┌──
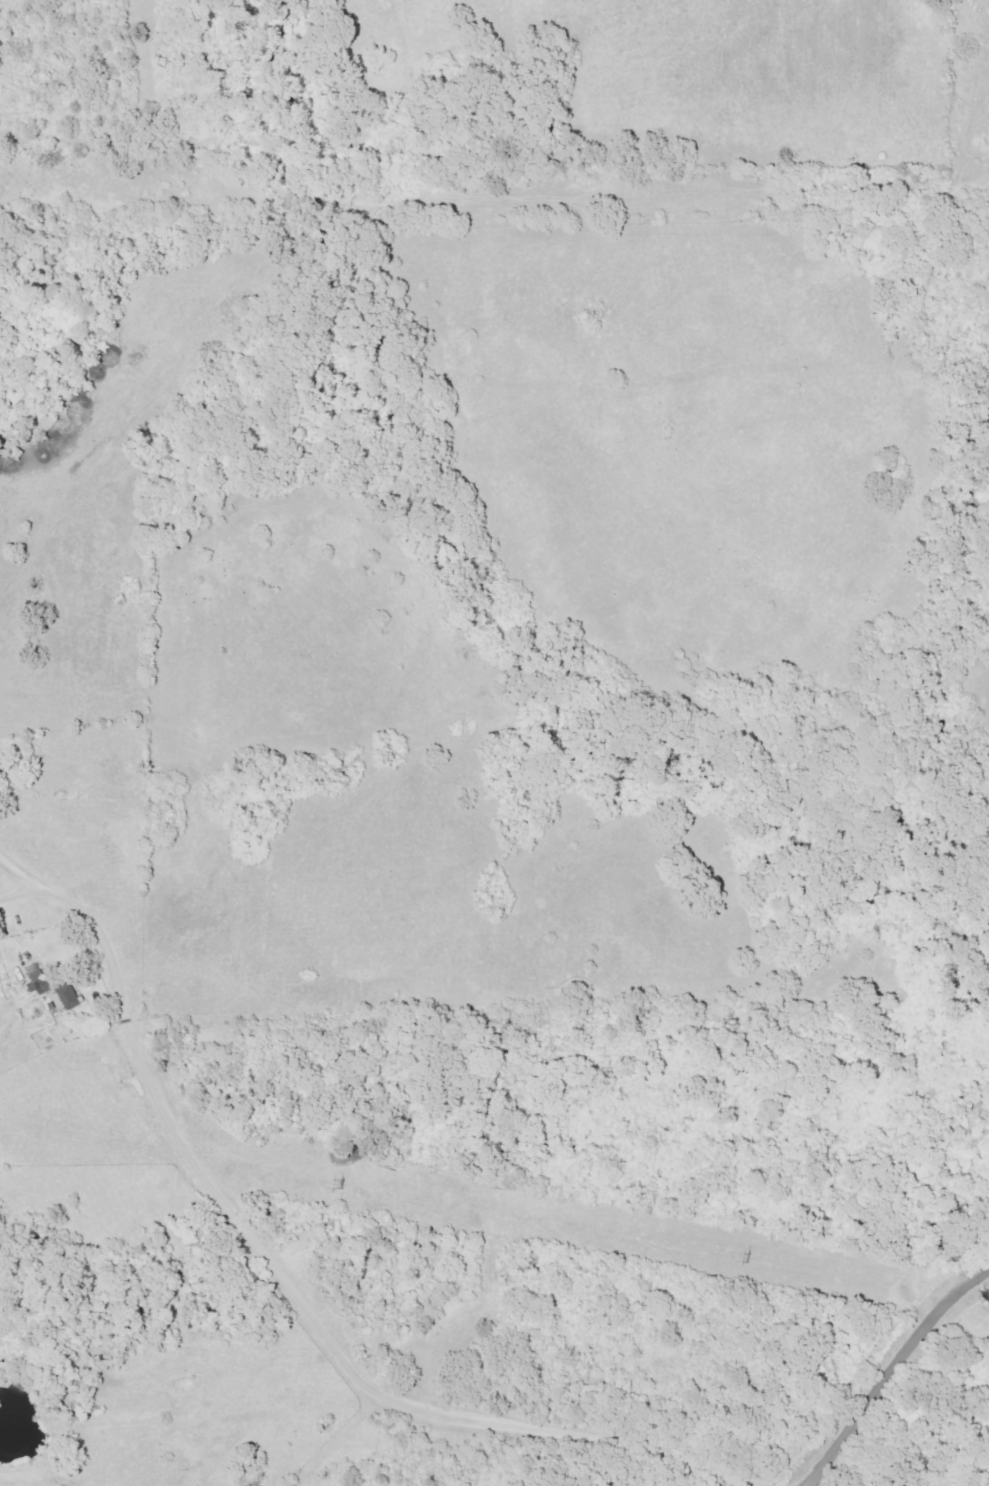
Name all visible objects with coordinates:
building: (6, 764)
building: (39, 979)
building: (71, 997)
power tower: (326, 1186)
power tower: (736, 1254)
road: (298, 1291)
road: (898, 1390)

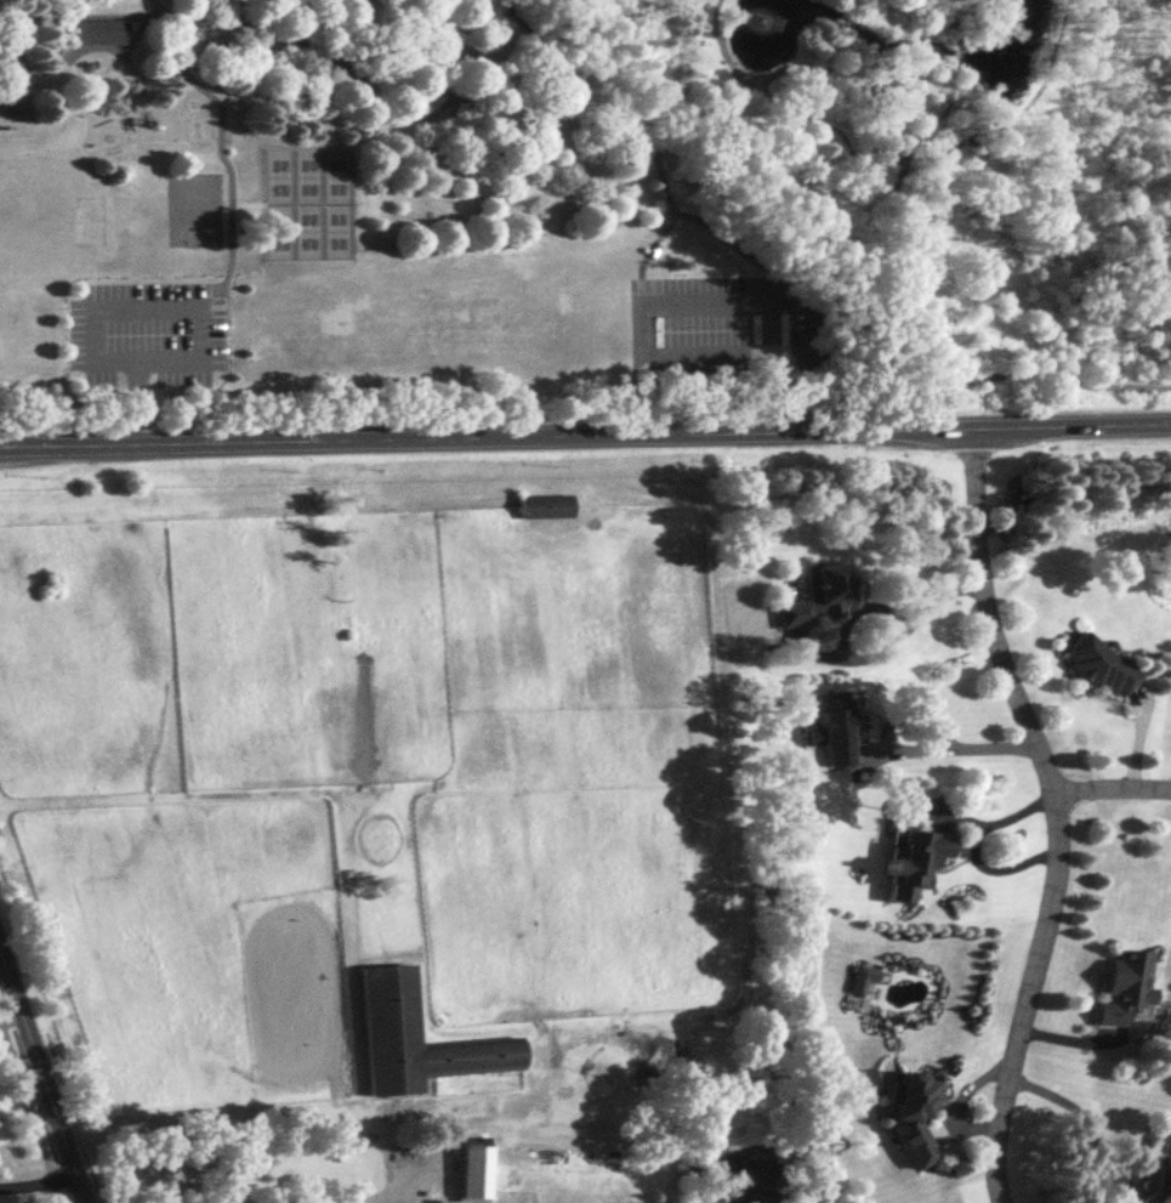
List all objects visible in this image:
road: (247, 9)
road: (704, 13)
road: (81, 15)
road: (952, 20)
fountain: (768, 23)
building: (97, 30)
road: (359, 36)
road: (955, 52)
road: (67, 54)
road: (157, 72)
road: (7, 74)
road: (133, 79)
road: (797, 110)
road: (944, 110)
road: (390, 113)
road: (1009, 119)
road: (705, 120)
road: (910, 161)
road: (224, 163)
road: (659, 166)
park: (331, 199)
park: (286, 200)
park: (192, 208)
park: (578, 209)
park: (87, 218)
road: (766, 271)
road: (88, 308)
parking lot: (717, 326)
road: (643, 327)
parking lot: (146, 331)
road: (770, 363)
road: (969, 379)
road: (135, 399)
road: (585, 436)
road: (179, 476)
building: (543, 505)
building: (816, 593)
road: (927, 604)
building: (1097, 665)
road: (968, 743)
road: (1111, 787)
road: (1052, 812)
road: (974, 844)
building: (912, 861)
building: (1119, 986)
building: (412, 1038)
road: (44, 1072)
road: (31, 1114)
building: (910, 1115)
building: (473, 1172)
building: (1157, 1181)
road: (39, 1182)
road: (391, 1196)
road: (272, 1199)

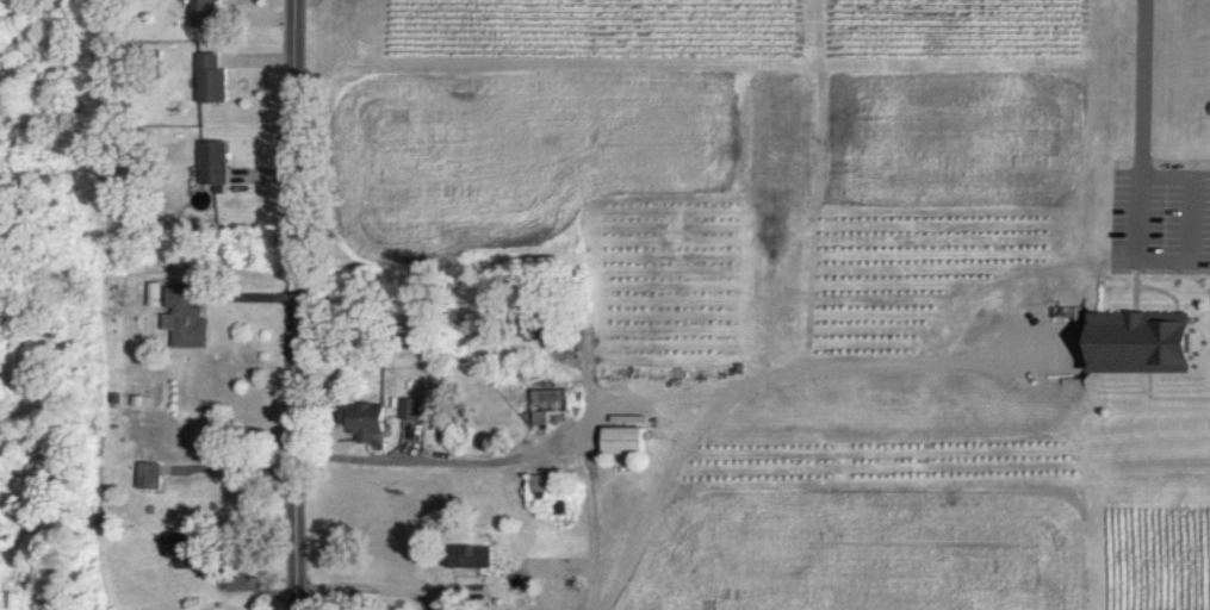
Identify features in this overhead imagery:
building: (208, 13)
building: (213, 78)
road: (1146, 87)
building: (215, 162)
building: (123, 175)
road: (1194, 258)
road: (300, 304)
building: (186, 317)
building: (1149, 342)
road: (750, 377)
building: (368, 421)
building: (628, 440)
road: (528, 446)
road: (237, 469)
building: (151, 475)
building: (185, 551)
building: (470, 557)
road: (379, 587)

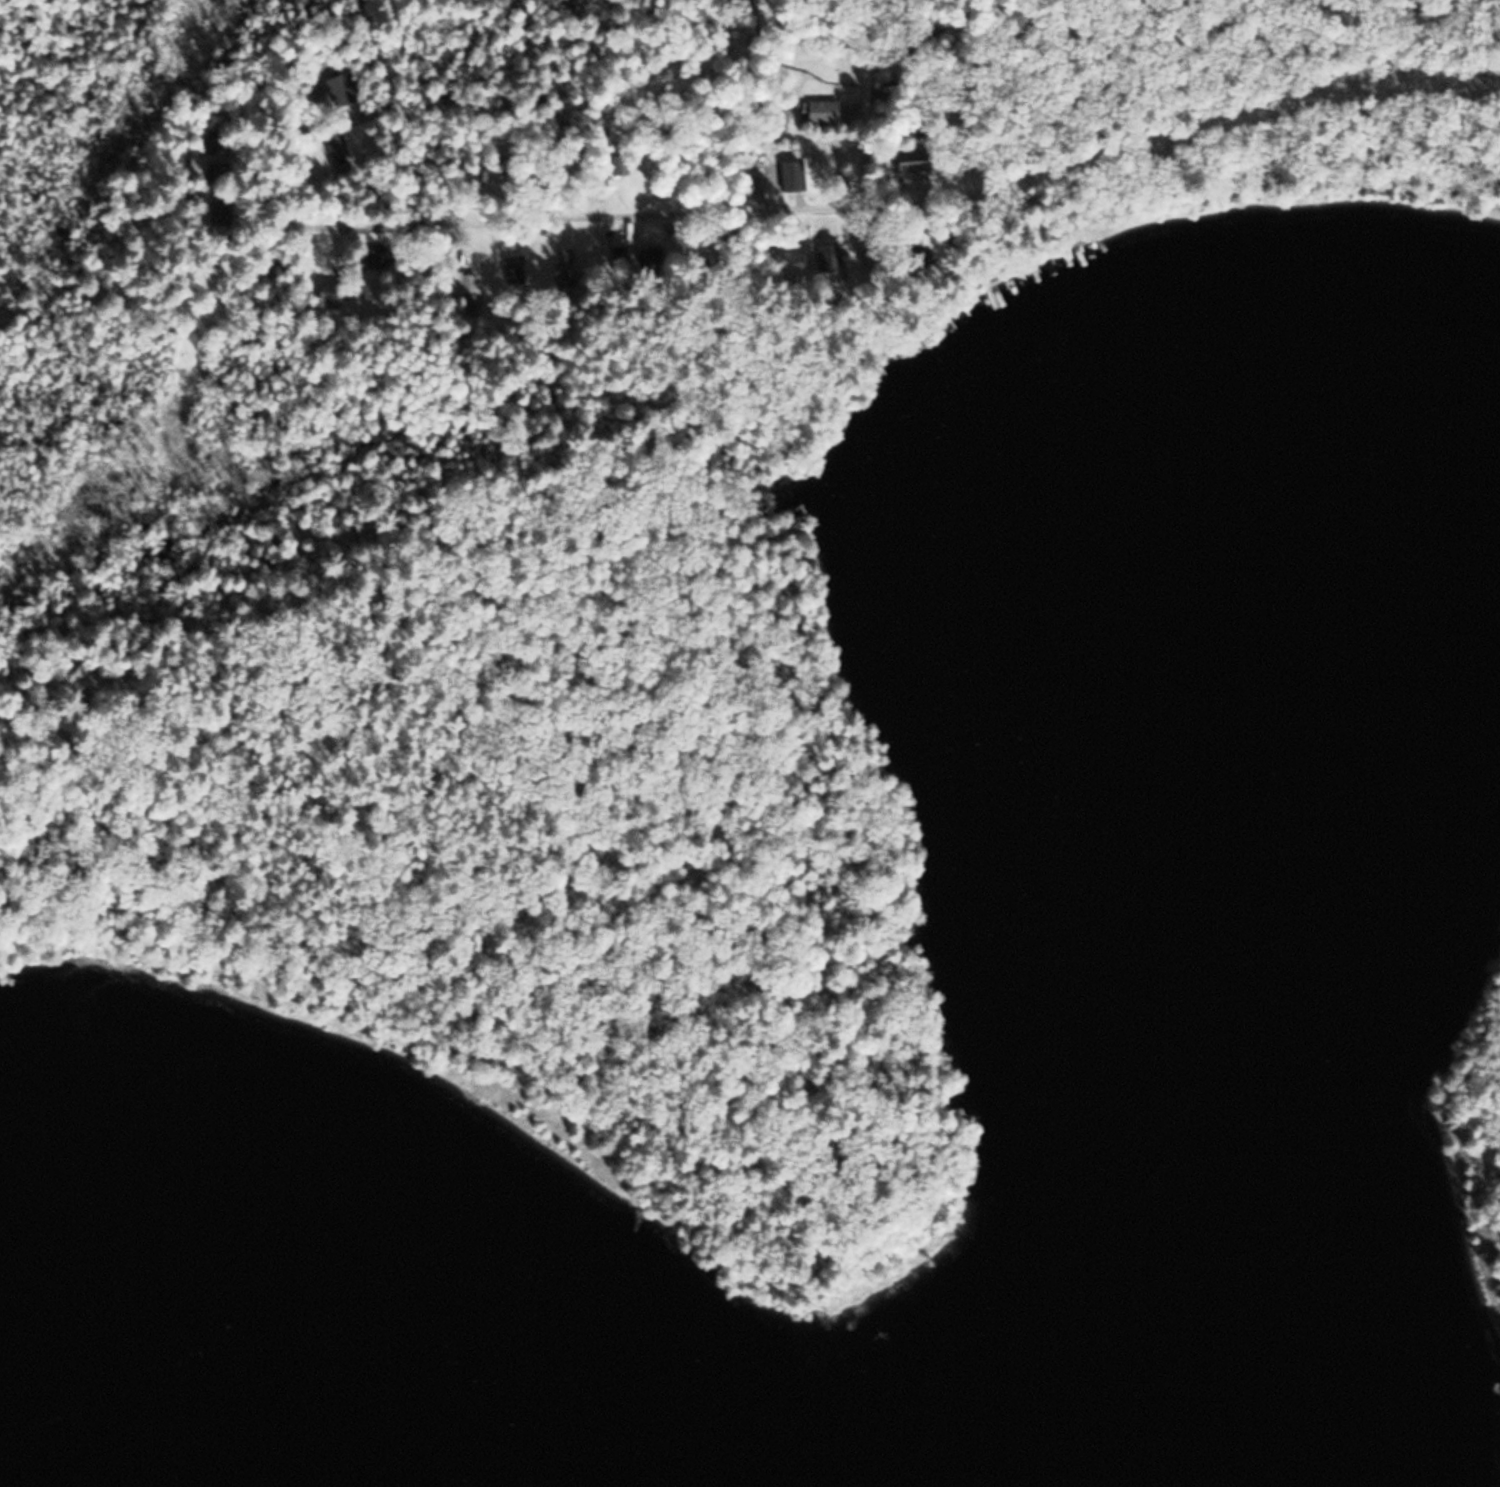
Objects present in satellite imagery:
building: (818, 111)
road: (1236, 112)
building: (330, 144)
building: (907, 161)
building: (787, 174)
road: (754, 206)
road: (357, 225)
road: (456, 234)
building: (824, 257)
building: (616, 258)
building: (646, 259)
building: (788, 260)
building: (558, 265)
building: (511, 270)
building: (463, 283)
building: (321, 295)
river: (1218, 964)
river: (107, 1470)

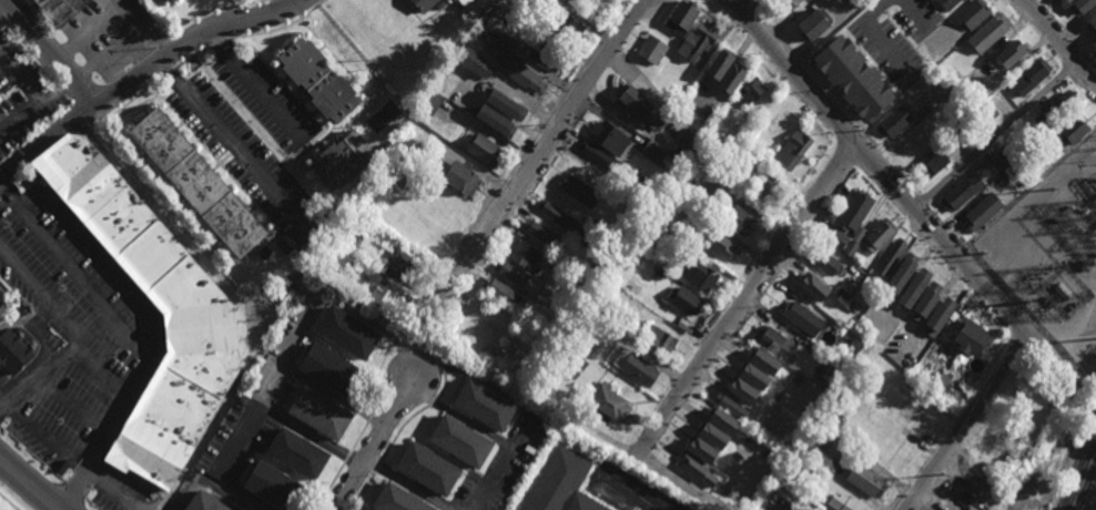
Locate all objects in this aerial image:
building: (169, 0)
building: (450, 0)
building: (543, 0)
building: (1068, 1)
building: (463, 2)
building: (857, 2)
road: (288, 3)
building: (424, 4)
building: (785, 4)
building: (947, 4)
building: (1080, 6)
building: (59, 8)
road: (915, 12)
road: (6, 13)
building: (972, 14)
building: (680, 17)
building: (813, 25)
building: (1091, 25)
building: (565, 29)
road: (88, 30)
building: (988, 32)
road: (875, 35)
building: (697, 41)
building: (503, 42)
road: (123, 43)
building: (927, 44)
road: (1057, 44)
building: (1093, 45)
building: (651, 49)
road: (51, 52)
building: (838, 52)
building: (1010, 54)
building: (544, 58)
building: (472, 63)
building: (719, 64)
road: (143, 72)
building: (1033, 73)
building: (520, 75)
building: (937, 75)
building: (731, 77)
building: (955, 80)
building: (317, 81)
road: (256, 82)
building: (856, 84)
building: (990, 86)
road: (32, 91)
building: (750, 91)
building: (879, 94)
building: (932, 95)
building: (0, 100)
building: (429, 102)
building: (710, 105)
building: (506, 106)
building: (638, 108)
building: (1053, 108)
building: (986, 112)
road: (22, 116)
building: (775, 117)
building: (928, 118)
building: (500, 120)
building: (892, 122)
building: (1070, 131)
road: (993, 136)
building: (608, 138)
road: (231, 140)
building: (1026, 140)
building: (909, 142)
building: (684, 145)
building: (479, 148)
building: (744, 149)
building: (792, 150)
building: (651, 153)
building: (598, 157)
road: (538, 160)
building: (734, 160)
building: (999, 160)
building: (340, 162)
building: (930, 164)
building: (397, 174)
building: (458, 179)
building: (590, 180)
building: (196, 185)
building: (578, 191)
building: (763, 193)
building: (960, 193)
road: (901, 197)
building: (853, 212)
building: (982, 212)
building: (554, 215)
building: (739, 219)
building: (353, 221)
building: (704, 222)
building: (595, 225)
building: (541, 233)
building: (878, 234)
building: (836, 239)
building: (853, 240)
building: (597, 244)
building: (720, 244)
building: (323, 249)
building: (264, 252)
building: (522, 253)
building: (889, 255)
building: (823, 259)
road: (64, 261)
building: (399, 262)
building: (597, 263)
building: (666, 264)
building: (658, 271)
power substation: (1061, 271)
building: (697, 272)
building: (861, 272)
building: (901, 273)
building: (515, 275)
building: (586, 282)
building: (814, 287)
building: (914, 288)
building: (500, 290)
building: (381, 291)
power tower: (1060, 291)
road: (41, 293)
road: (743, 297)
road: (236, 299)
building: (683, 299)
building: (925, 302)
road: (2, 303)
building: (853, 304)
road: (158, 308)
building: (558, 309)
building: (609, 309)
building: (941, 314)
building: (571, 315)
building: (802, 316)
road: (42, 318)
road: (150, 318)
road: (361, 319)
building: (522, 327)
building: (559, 328)
building: (631, 328)
building: (199, 331)
building: (346, 334)
road: (132, 335)
building: (970, 335)
building: (473, 338)
building: (659, 340)
building: (846, 340)
building: (778, 341)
building: (14, 347)
road: (41, 350)
road: (289, 350)
building: (456, 350)
road: (66, 353)
building: (649, 357)
building: (767, 360)
building: (579, 364)
building: (632, 365)
building: (329, 367)
road: (103, 370)
building: (572, 373)
building: (612, 374)
building: (753, 375)
building: (512, 376)
road: (272, 386)
building: (941, 388)
building: (750, 392)
building: (607, 401)
road: (74, 403)
building: (481, 403)
road: (525, 404)
building: (731, 406)
building: (320, 411)
building: (783, 411)
road: (459, 416)
building: (723, 421)
road: (966, 422)
building: (1035, 426)
building: (713, 427)
road: (34, 429)
road: (371, 439)
building: (457, 440)
building: (822, 440)
building: (702, 450)
building: (296, 451)
building: (695, 462)
building: (427, 467)
road: (221, 468)
railway: (1081, 468)
power tower: (946, 475)
building: (864, 479)
road: (407, 482)
railway: (1083, 482)
road: (89, 484)
road: (210, 484)
building: (560, 484)
road: (29, 485)
building: (274, 486)
road: (114, 490)
road: (630, 491)
building: (732, 491)
road: (705, 496)
railway: (1092, 498)
building: (399, 499)
road: (9, 501)
building: (204, 501)
building: (846, 503)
└──
TO-DO ITEM
For each line in the data above that contains the string "imagery", extract the line.

SOLUTION TO THIS PROBLEM
Identify features in this overhead imagery:
Objects present in satellite imagery:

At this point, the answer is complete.